__WHAT IS REQUIRED__.
Type out the complete listing below word for word, without its pictures.

__MATERIAL PROVIDED__.
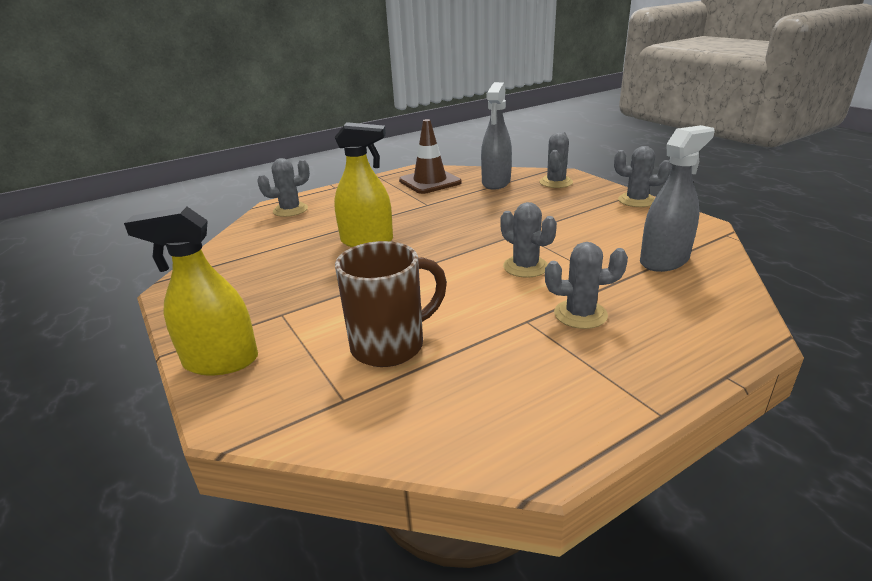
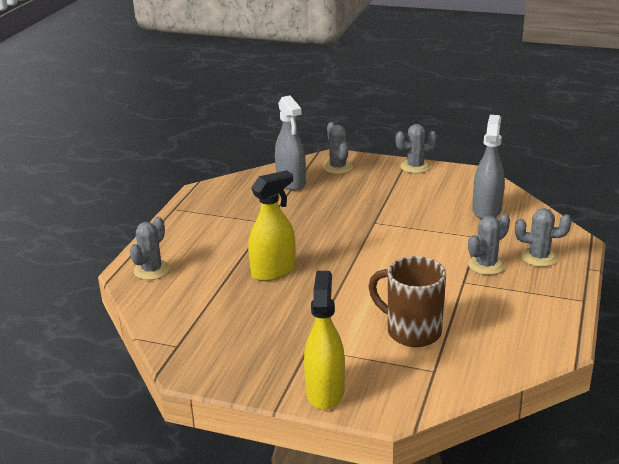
camera: 40 degrees left, 0 degrees up
(221, 361) = (325, 391): yellow spray bottle -> yellow spray bottle turned 135 degrees clockwise
(390, 345) = (411, 331): brown mug -> brown mug turned 75 degrees counterclockwise
(430, 182) = (233, 199): brown traffic cone -> none
(525, 267) = (414, 247): grey cactus -> grey cactus (538, 257)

__PROBLEM SOLUTION__.
camera: 40 degrees left, 0 degrees up
(221, 361) = (325, 391): yellow spray bottle -> yellow spray bottle turned 135 degrees clockwise
(390, 345) = (411, 331): brown mug -> brown mug turned 75 degrees counterclockwise
(430, 182) = (233, 199): brown traffic cone -> none
(525, 267) = (414, 247): grey cactus -> grey cactus (538, 257)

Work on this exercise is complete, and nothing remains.